#### Try it:
Among the entries below, the lines from the one with "turquoise notebook [313,116,420,171]" up to and including the one with "camera: 20 degrees right, 0 degrees up" are to be restated exactly, without pictures.

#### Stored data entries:
:::

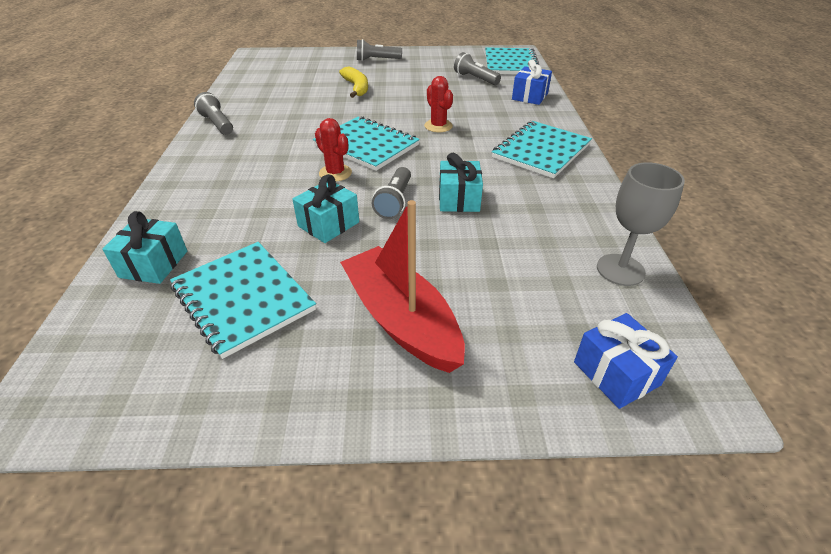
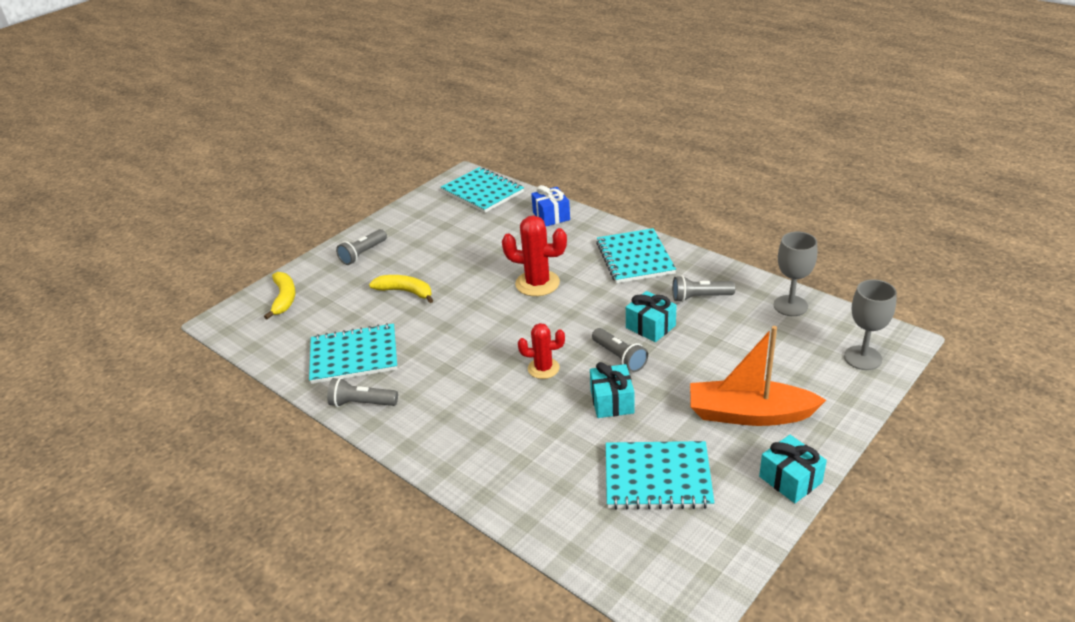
camera: 45 degrees left, 5 degrees down
turquoise gift [102,211,187,284] -> turquoise gift moved to [759,435,827,503]
turquoise notebook [313,116,420,171] -> turquoise notebook moved to [309,323,398,384]
red boat [340,200,465,373] -> orange boat [690,326,826,426]
red cactus [424,76,453,132] -> red cactus [502,216,567,296], size x1.57
grey flashlight [454,52,501,85] -> grey flashlight moved to [672,276,735,302]
blue gift [574,313,678,409] -> grey goblet [844,279,897,370]
none -> yellow banana [264,272,296,320]

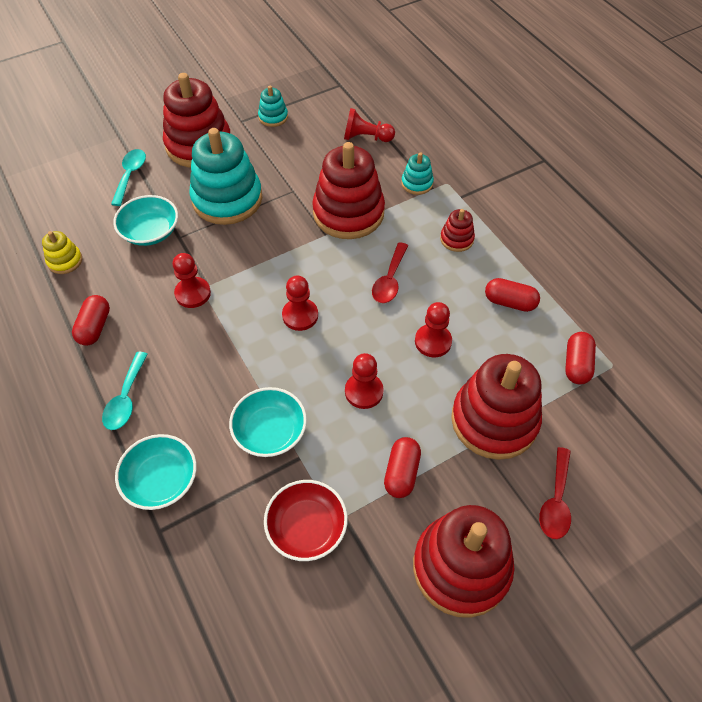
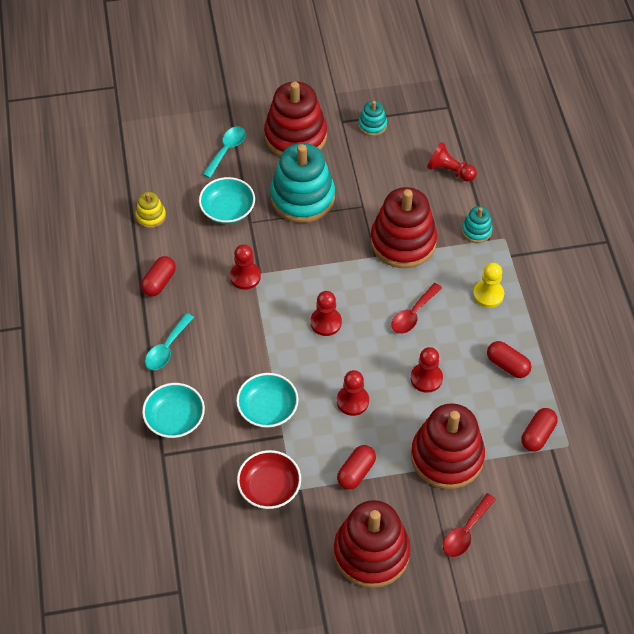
camera: 20 degrees right, 0 degrees up
red stacking toy [440,209,475,252] -> yellow pawn [473,263,504,308]

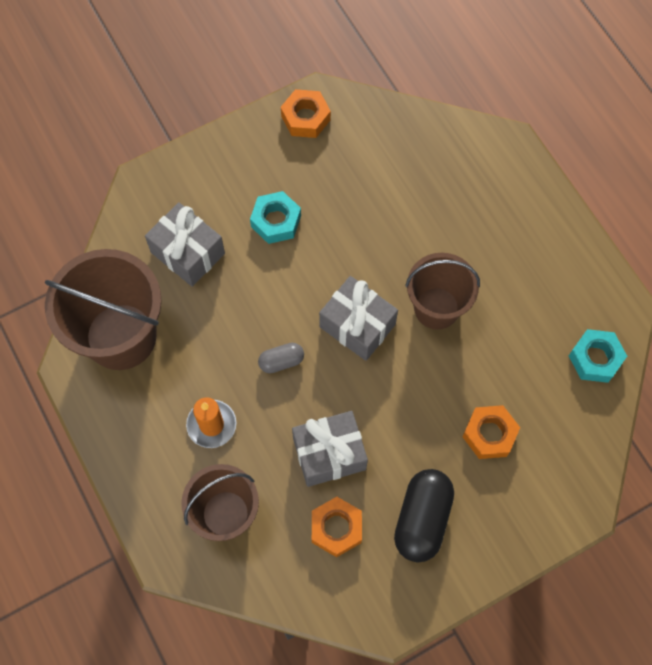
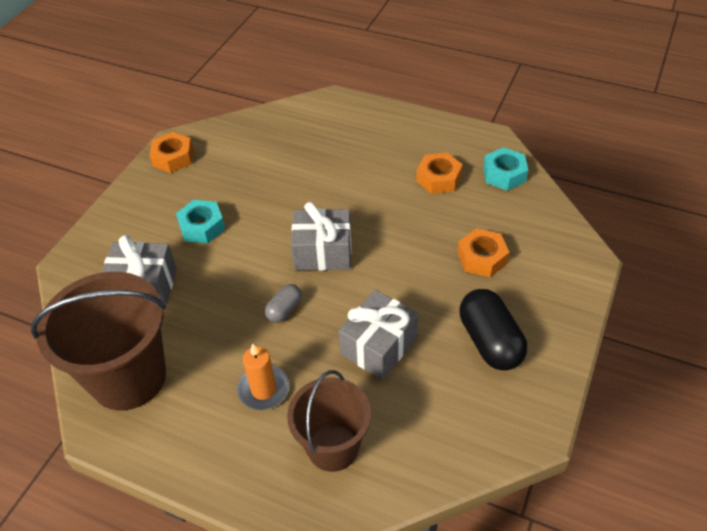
camera: 35 degrees left, 20 degrees down
orange nut [312,497,362,557] -> orange nut moved to [416,153,463,194]
brown bucket [405,253,480,330] -> none

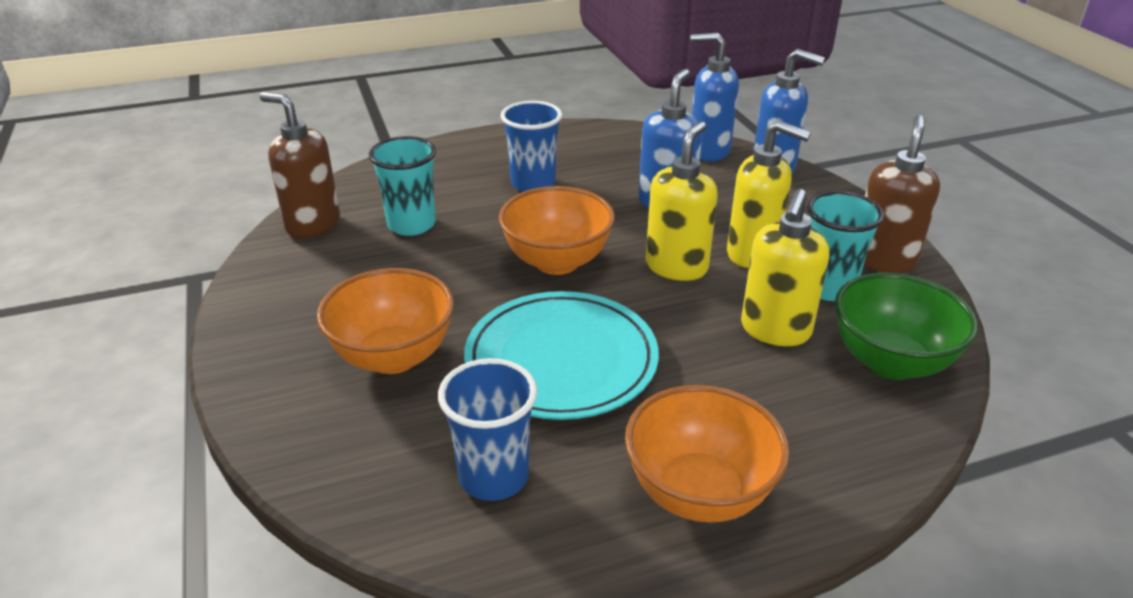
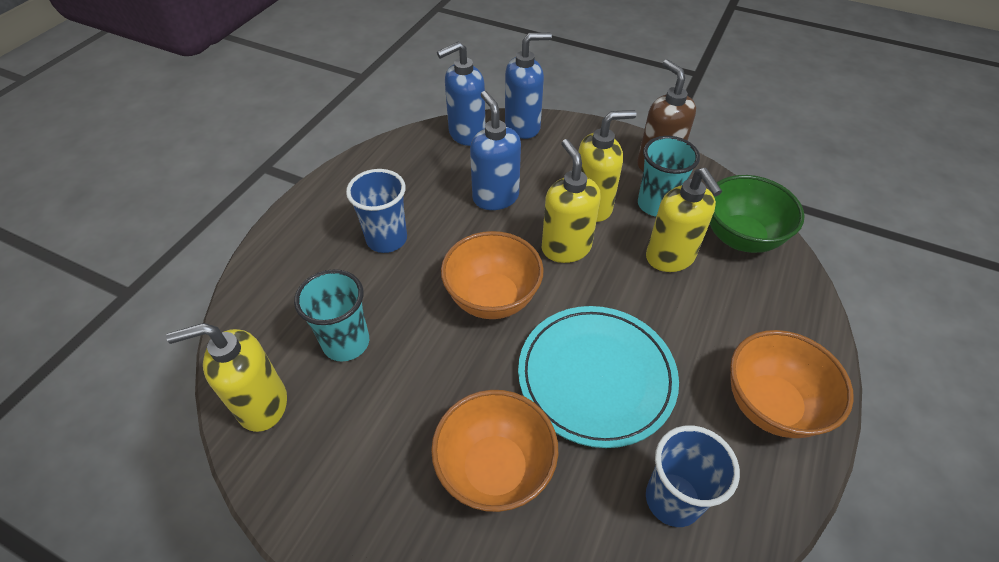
camera: 45 degrees left, 15 degrees up
brown soap dispenser [260,92,340,238] -> yellow soap dispenser [166,323,287,432]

:::

#### Answer box:
turquoise notebook [313,116,420,171] -> turquoise notebook moved to [309,323,398,384]
red boat [340,200,465,373] -> orange boat [690,326,826,426]
red cactus [424,76,453,132] -> red cactus [502,216,567,296], size x1.57
grey flashlight [454,52,501,85] -> grey flashlight moved to [672,276,735,302]
blue gift [574,313,678,409] -> grey goblet [844,279,897,370]
none -> yellow banana [264,272,296,320]

camera: 20 degrees right, 0 degrees up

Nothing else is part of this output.